TASK PROMPT - Every line containing "AGND" should be copied out. Go through the entries and find them.

DATASET RECORDS -
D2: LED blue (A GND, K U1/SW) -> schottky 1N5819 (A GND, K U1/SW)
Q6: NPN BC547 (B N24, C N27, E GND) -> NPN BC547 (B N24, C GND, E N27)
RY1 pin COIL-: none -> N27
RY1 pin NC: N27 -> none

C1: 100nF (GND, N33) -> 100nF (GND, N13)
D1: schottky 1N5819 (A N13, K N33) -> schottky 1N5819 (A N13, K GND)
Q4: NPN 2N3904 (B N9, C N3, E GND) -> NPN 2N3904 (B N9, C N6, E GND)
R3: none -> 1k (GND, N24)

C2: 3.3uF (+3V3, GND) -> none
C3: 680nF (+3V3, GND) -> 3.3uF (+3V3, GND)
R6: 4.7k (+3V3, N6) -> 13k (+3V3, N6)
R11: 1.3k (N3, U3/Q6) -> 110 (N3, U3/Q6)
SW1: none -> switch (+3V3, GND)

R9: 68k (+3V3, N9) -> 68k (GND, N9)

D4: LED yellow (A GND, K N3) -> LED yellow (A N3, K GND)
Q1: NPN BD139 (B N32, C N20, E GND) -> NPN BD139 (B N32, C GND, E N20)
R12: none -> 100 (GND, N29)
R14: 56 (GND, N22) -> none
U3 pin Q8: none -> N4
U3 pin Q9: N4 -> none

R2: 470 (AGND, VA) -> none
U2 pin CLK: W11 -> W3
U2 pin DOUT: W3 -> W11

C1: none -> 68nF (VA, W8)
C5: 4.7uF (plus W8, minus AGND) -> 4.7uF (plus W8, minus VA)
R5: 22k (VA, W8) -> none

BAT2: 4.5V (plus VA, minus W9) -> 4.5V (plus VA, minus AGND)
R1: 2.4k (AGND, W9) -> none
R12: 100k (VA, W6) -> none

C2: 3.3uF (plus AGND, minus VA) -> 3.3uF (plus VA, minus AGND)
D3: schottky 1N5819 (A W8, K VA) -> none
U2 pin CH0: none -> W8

EXERCISE SOLUTION -
R2: 470 (AGND, VA) -> none
C5: 4.7uF (plus W8, minus AGND) -> 4.7uF (plus W8, minus VA)
BAT2: 4.5V (plus VA, minus W9) -> 4.5V (plus VA, minus AGND)
R1: 2.4k (AGND, W9) -> none
C2: 3.3uF (plus AGND, minus VA) -> 3.3uF (plus VA, minus AGND)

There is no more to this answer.